# [TASK DATA]
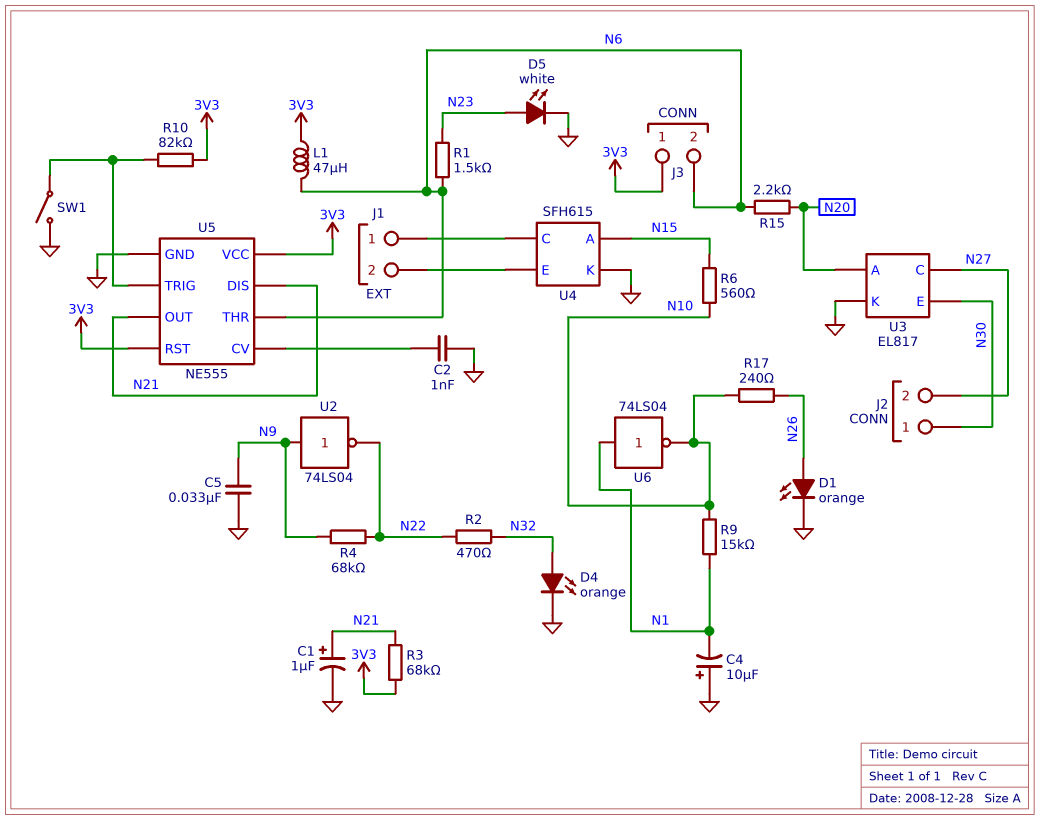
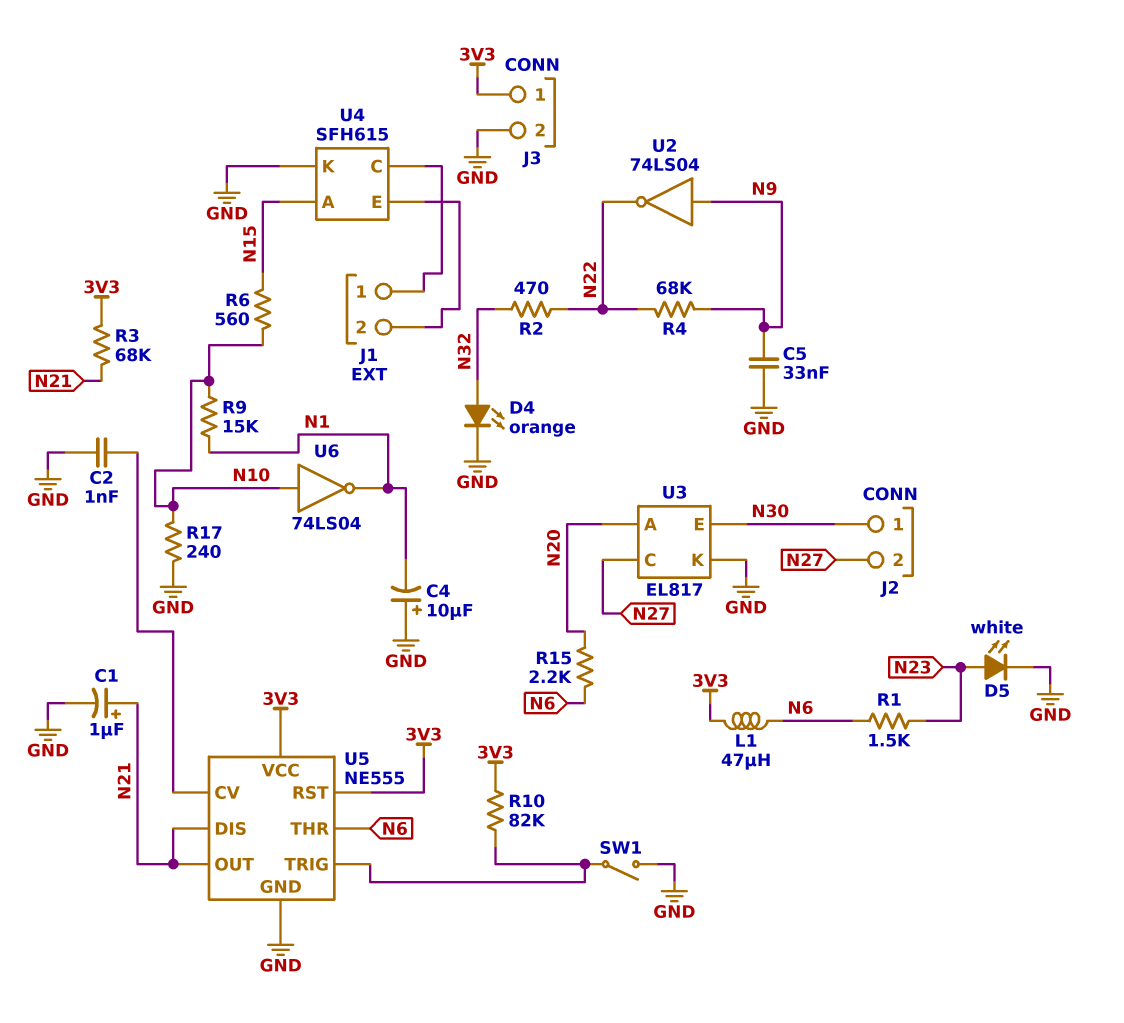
D1: LED orange (A N26, K GND) -> none
J3 pin 2: N6 -> GND
R17: 240 (N10, N26) -> 240 (GND, N10)
U6: NOT 74LS04 (in N1, out N10) -> NOT 74LS04 (in N10, out N1)

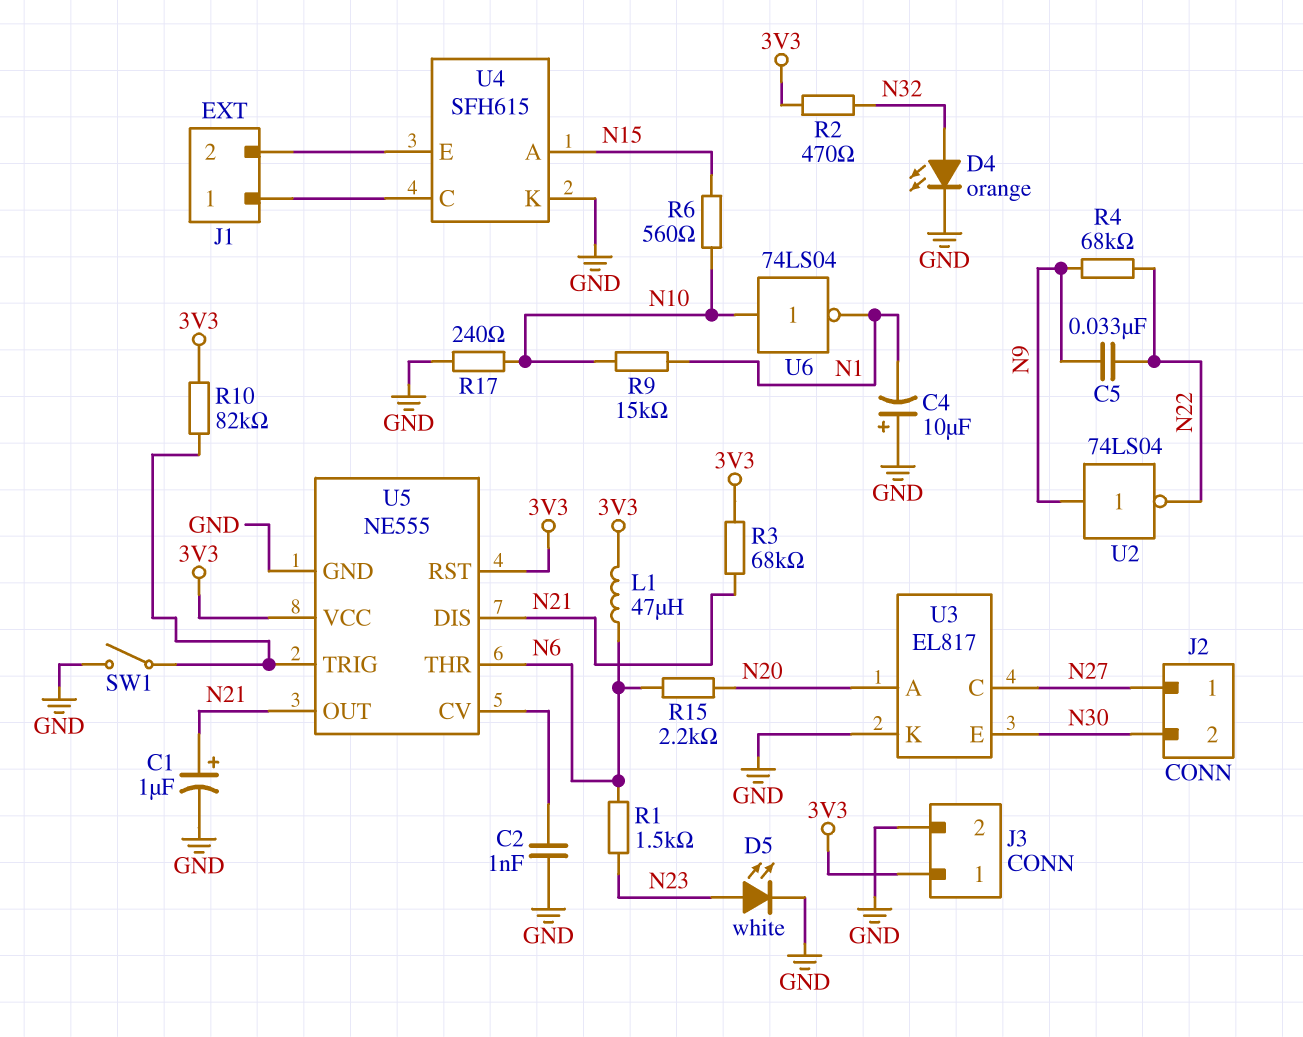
C5: 33nF (GND, N9) -> 33nF (N9, N22)
J2 pin 1: N30 -> N27
J2 pin 2: N27 -> N30
R2: 470 (N22, N32) -> 470 (3V3, N32)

# [TASK DESCRIPTION]
Make an exact copy of the listing above. Do not include the pictures.

# [TASK OUTPUT]
D1: LED orange (A N26, K GND) -> none
J3 pin 2: N6 -> GND
R17: 240 (N10, N26) -> 240 (GND, N10)
U6: NOT 74LS04 (in N1, out N10) -> NOT 74LS04 (in N10, out N1)

C5: 33nF (GND, N9) -> 33nF (N9, N22)
J2 pin 1: N30 -> N27
J2 pin 2: N27 -> N30
R2: 470 (N22, N32) -> 470 (3V3, N32)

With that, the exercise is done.